* _To do_: Exactly as they appear below, repeat the lines from the one with "yellow trapezoid: (77, 195)" through the one with "red cross: (42, 348) -> (54, 532), moved". Drop every picture.

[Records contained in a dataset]
____
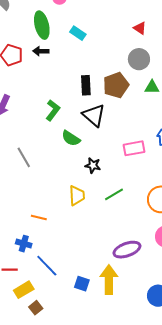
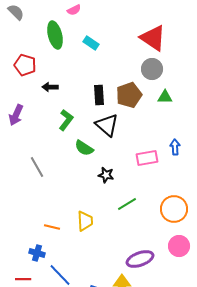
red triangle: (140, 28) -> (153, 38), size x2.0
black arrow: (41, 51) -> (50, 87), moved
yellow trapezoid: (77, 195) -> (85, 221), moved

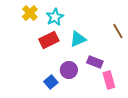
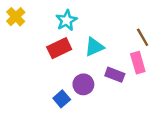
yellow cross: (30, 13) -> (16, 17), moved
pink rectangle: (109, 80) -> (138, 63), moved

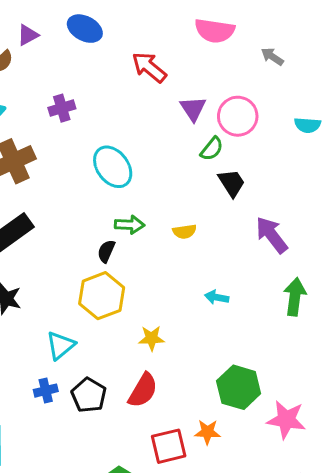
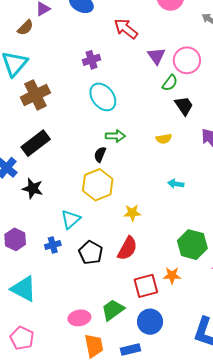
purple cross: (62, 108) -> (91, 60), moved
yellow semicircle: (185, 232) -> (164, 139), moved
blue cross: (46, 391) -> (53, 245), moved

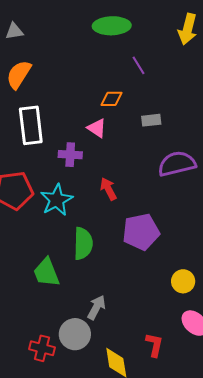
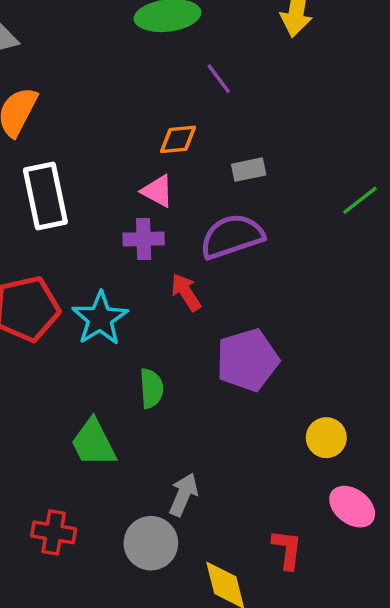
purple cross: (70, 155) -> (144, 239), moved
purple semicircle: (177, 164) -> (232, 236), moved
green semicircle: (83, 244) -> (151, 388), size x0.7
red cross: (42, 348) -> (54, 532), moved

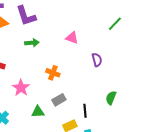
____
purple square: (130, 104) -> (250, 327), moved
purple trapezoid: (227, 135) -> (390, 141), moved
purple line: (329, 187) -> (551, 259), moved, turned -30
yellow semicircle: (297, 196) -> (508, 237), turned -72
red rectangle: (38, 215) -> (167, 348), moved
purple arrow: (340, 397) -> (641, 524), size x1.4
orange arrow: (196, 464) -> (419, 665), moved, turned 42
____
* _Response below_:
yellow trapezoid: (77, 195) -> (85, 221), moved

yellow cross: (30, 13) -> (16, 17), moved
pink rectangle: (109, 80) -> (138, 63), moved

purple cross: (62, 108) -> (91, 60), moved
yellow semicircle: (185, 232) -> (164, 139), moved
blue cross: (46, 391) -> (53, 245), moved

purple cross: (70, 155) -> (144, 239), moved
purple semicircle: (177, 164) -> (232, 236), moved
green semicircle: (83, 244) -> (151, 388), size x0.7
red cross: (42, 348) -> (54, 532), moved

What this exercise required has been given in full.